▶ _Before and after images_
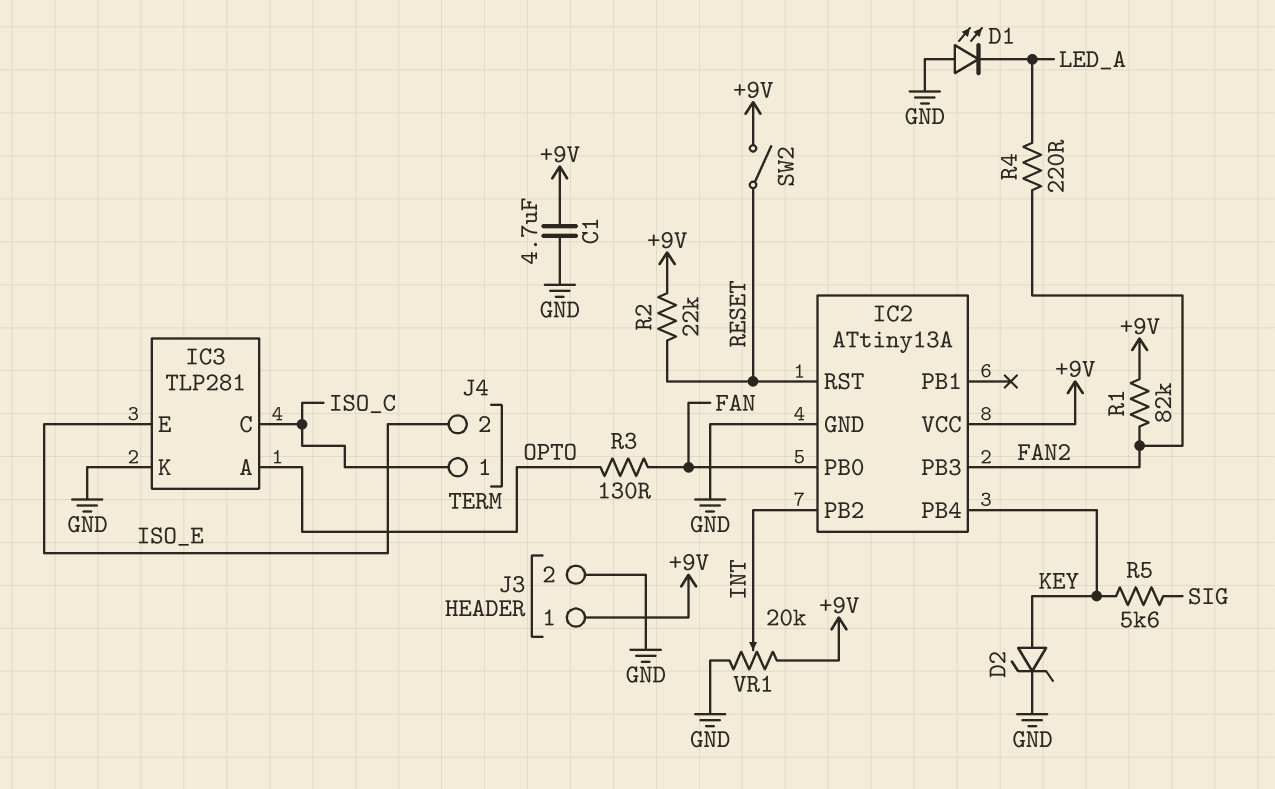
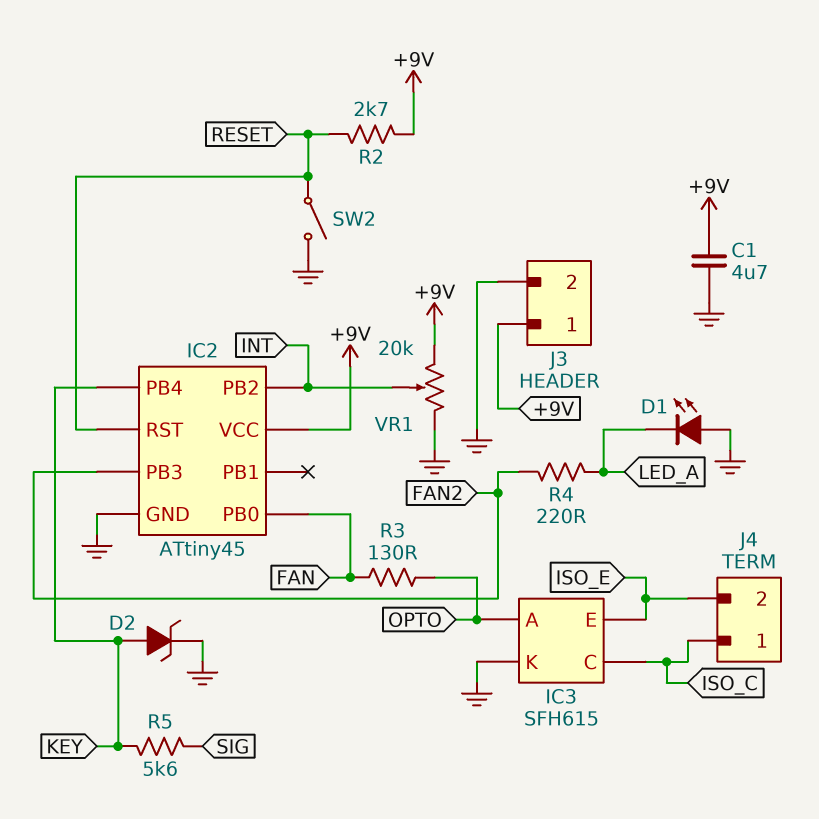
IC2: ATtiny13A -> ATtiny45
IC3: TLP281 -> SFH615
R1: 82k (+9V, FAN2) -> none
R2: 22k (+9V, RESET) -> 2.7k (+9V, RESET)
SW2: switch (+9V, RESET) -> switch (GND, RESET)

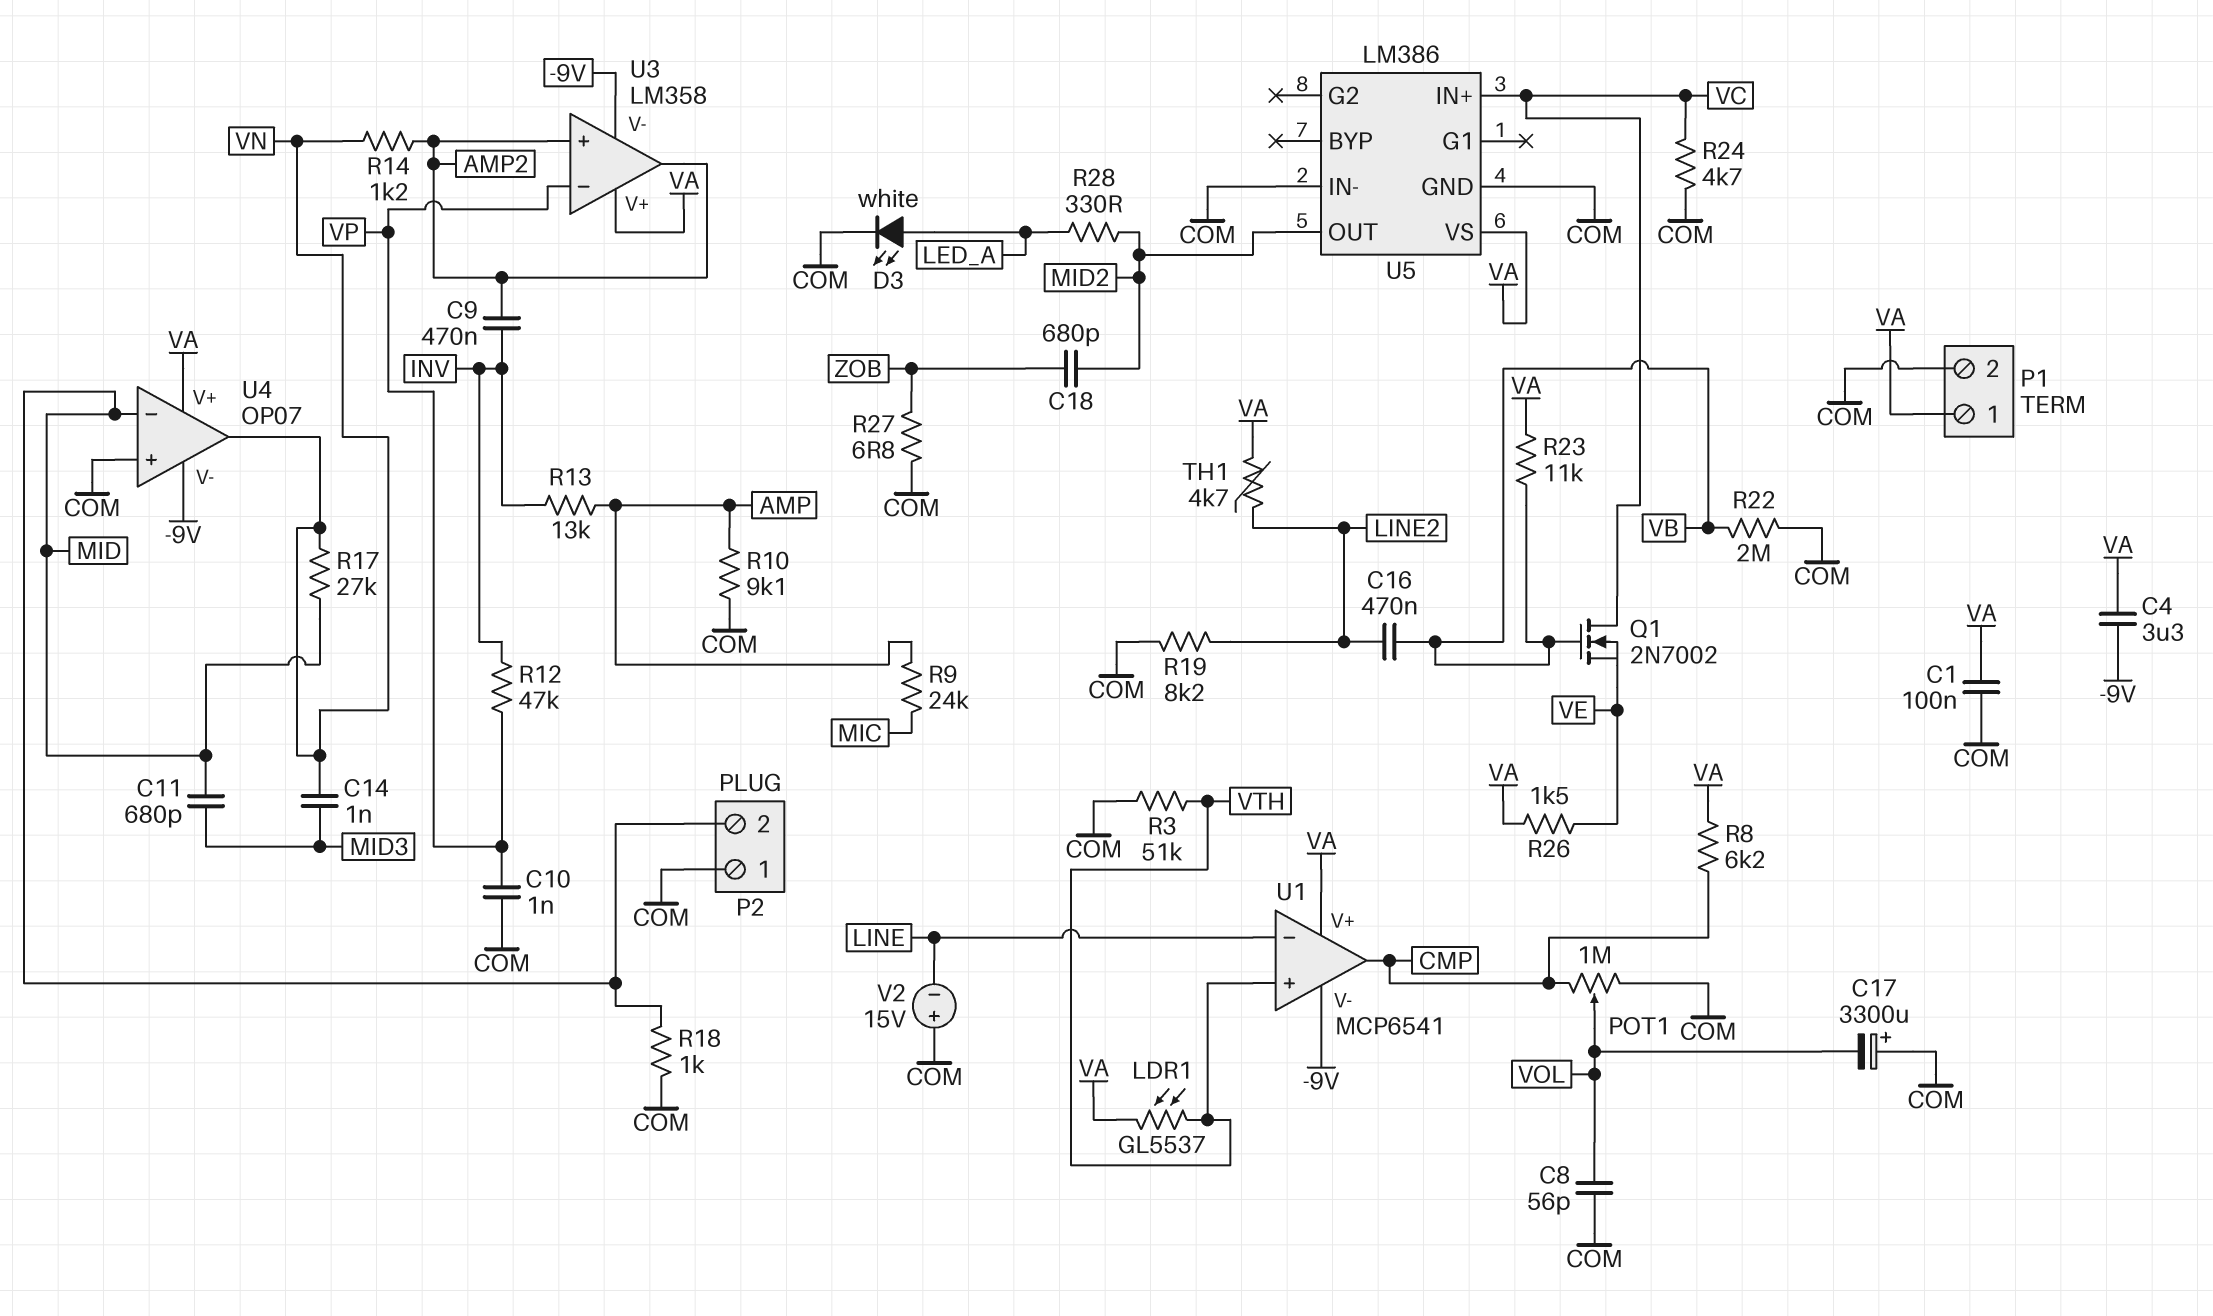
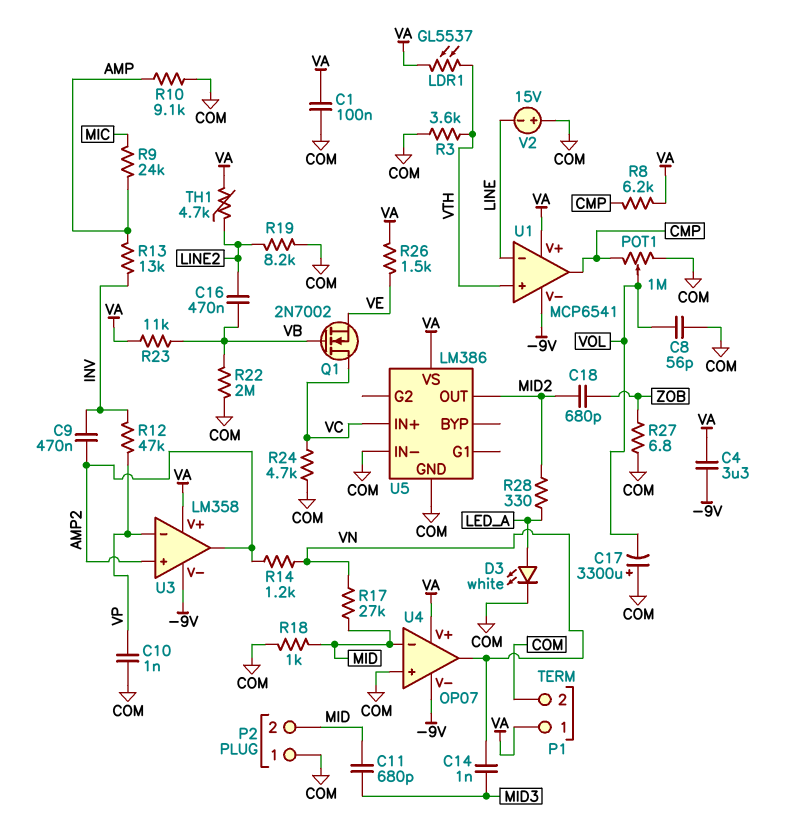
R3: 51k (COM, VTH) -> 3.6k (COM, VTH)

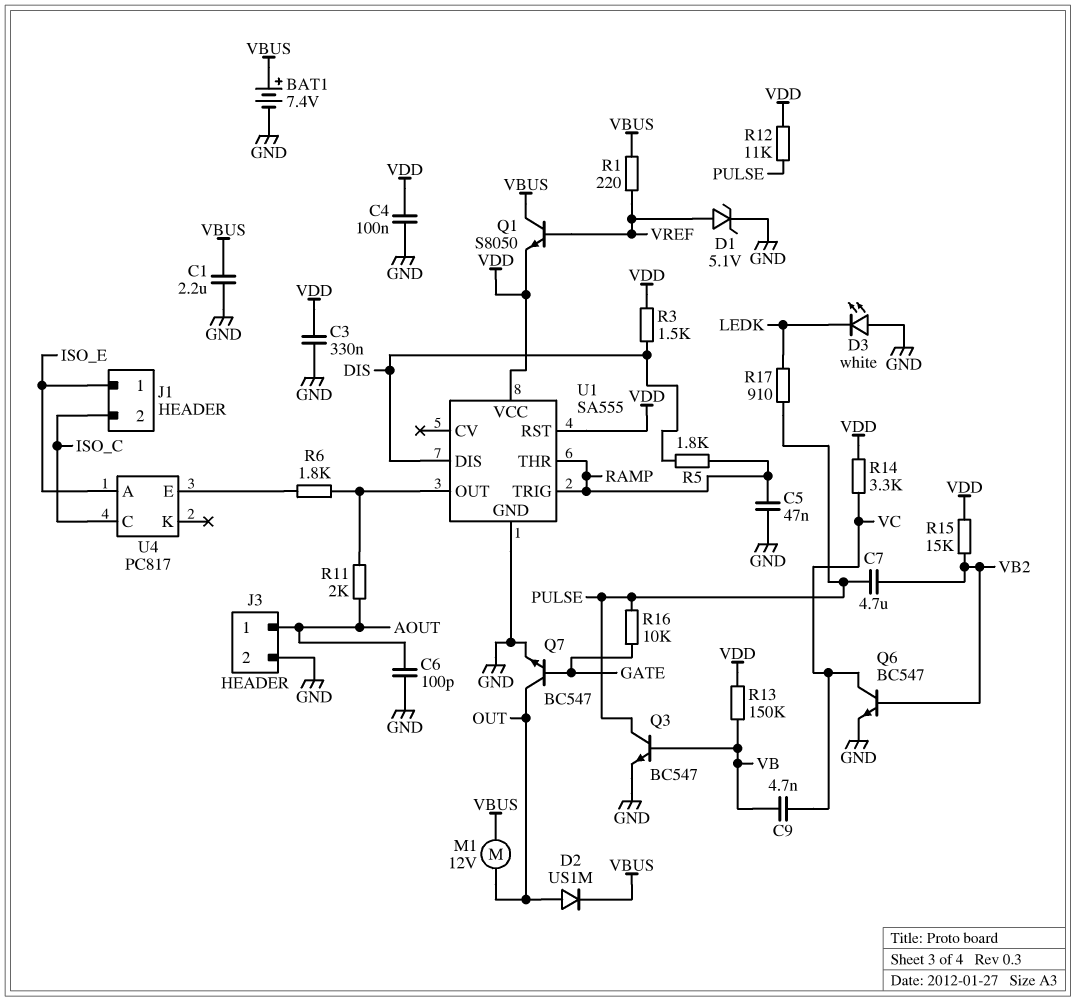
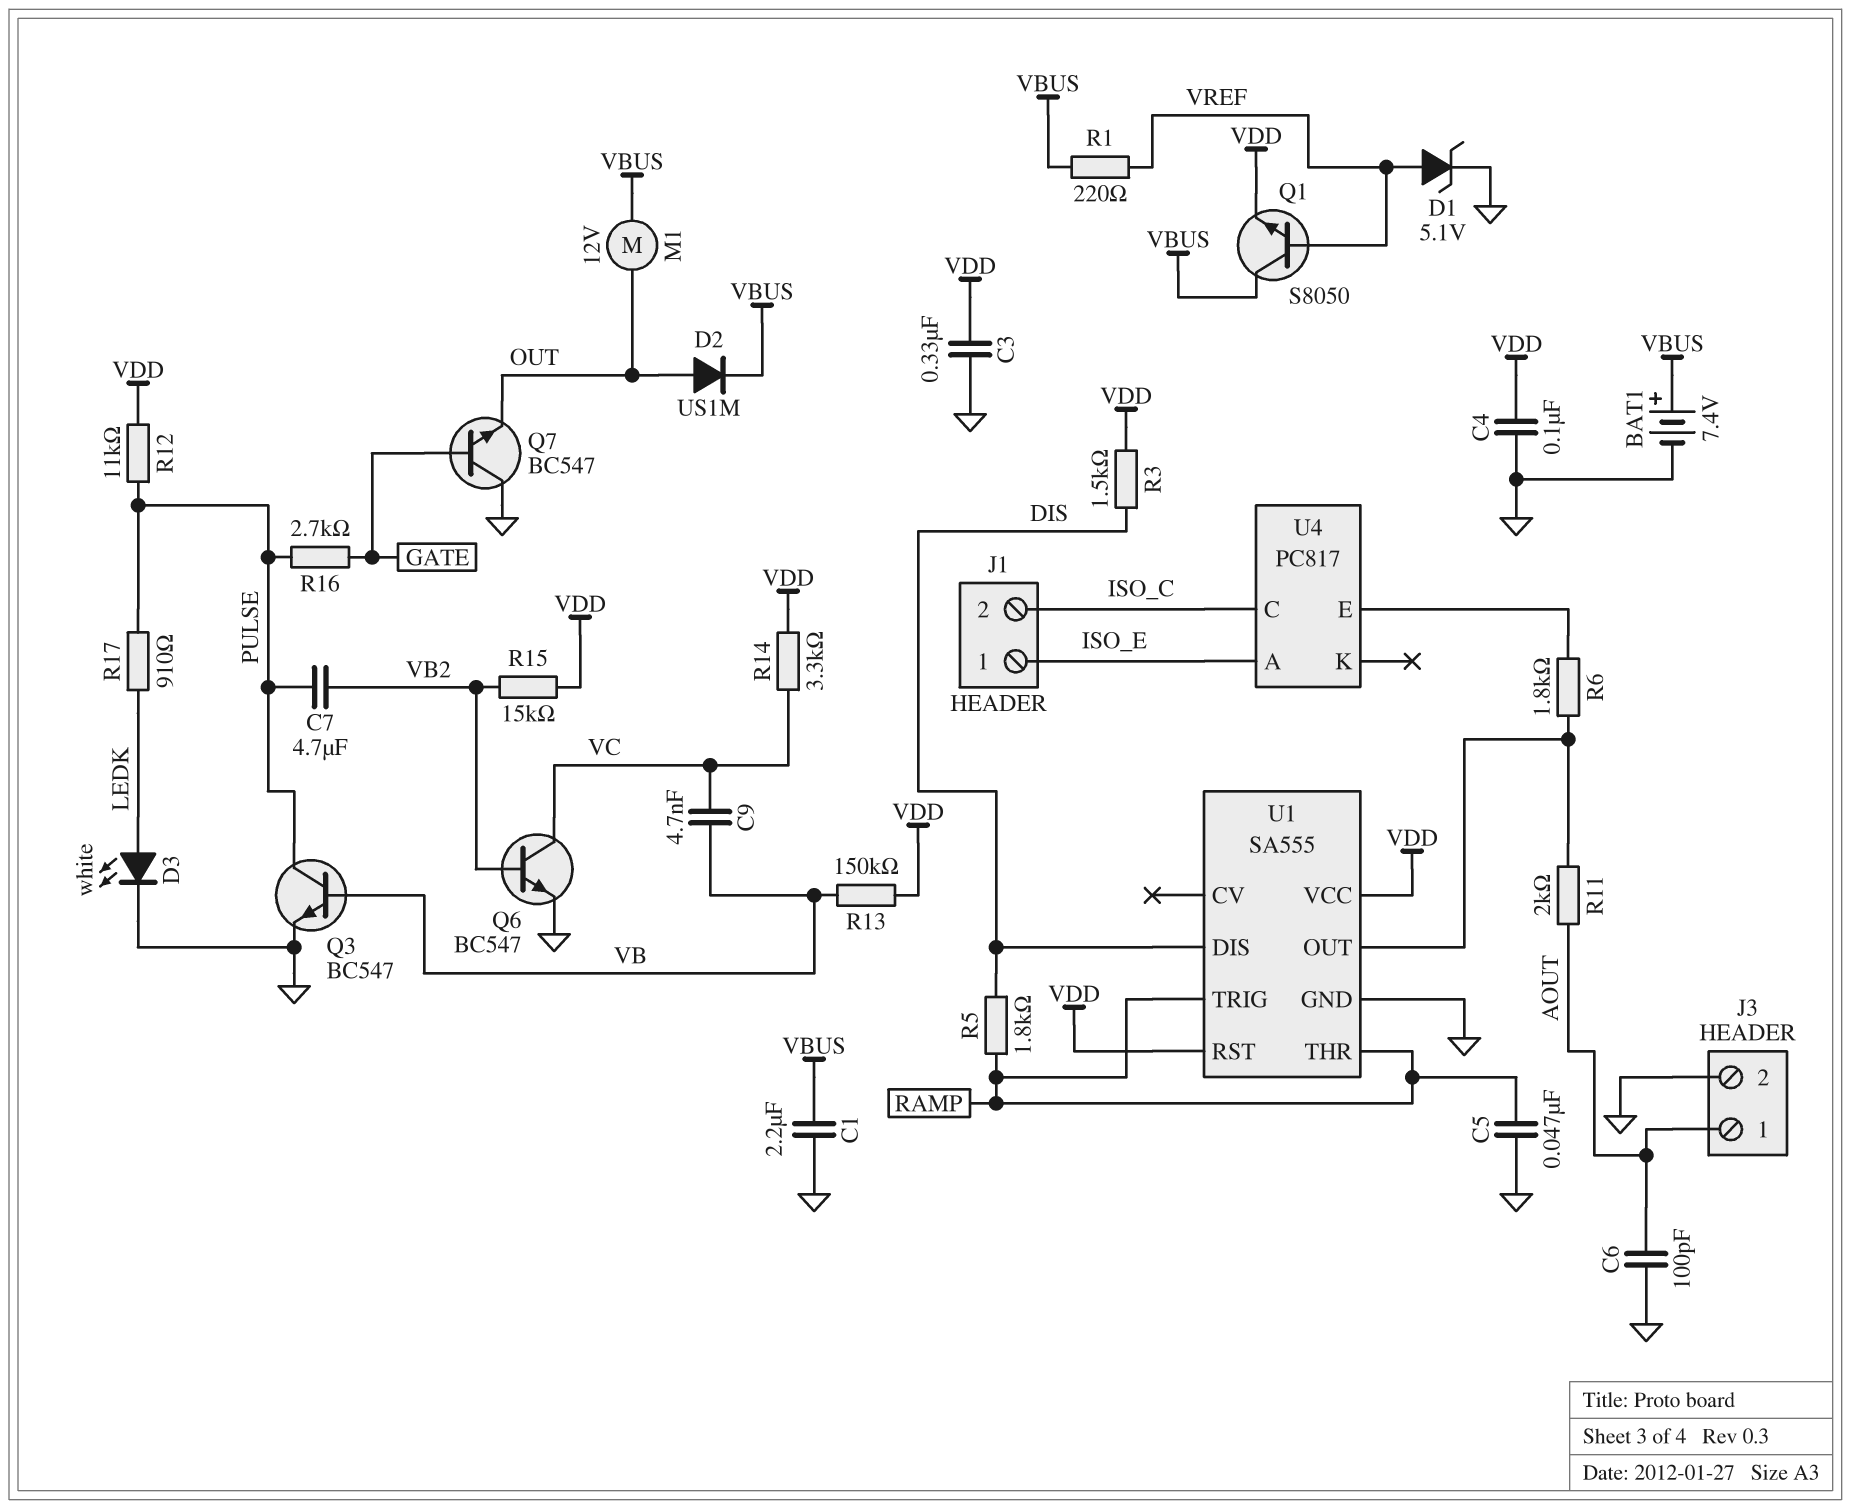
D3: LED white (A GND, K LEDK) -> LED white (A LEDK, K GND)
Q7: NPN BC547 (B GATE, C OUT, E GND) -> NPN BC547 (B GATE, C GND, E OUT)
R16: 10k (GATE, PULSE) -> 2.7k (GATE, PULSE)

▶ _WHAT YOU HAVE TO DO_
Every line from the one containing "R2: 22k (+9V, RESET) -> 2.7k (+9V, RESET)" through the end of the records is to be returned exactly, and those lines alone; pictures are dropped.

▶ _RESPONSE_
R2: 22k (+9V, RESET) -> 2.7k (+9V, RESET)
SW2: switch (+9V, RESET) -> switch (GND, RESET)

R3: 51k (COM, VTH) -> 3.6k (COM, VTH)

D3: LED white (A GND, K LEDK) -> LED white (A LEDK, K GND)
Q7: NPN BC547 (B GATE, C OUT, E GND) -> NPN BC547 (B GATE, C GND, E OUT)
R16: 10k (GATE, PULSE) -> 2.7k (GATE, PULSE)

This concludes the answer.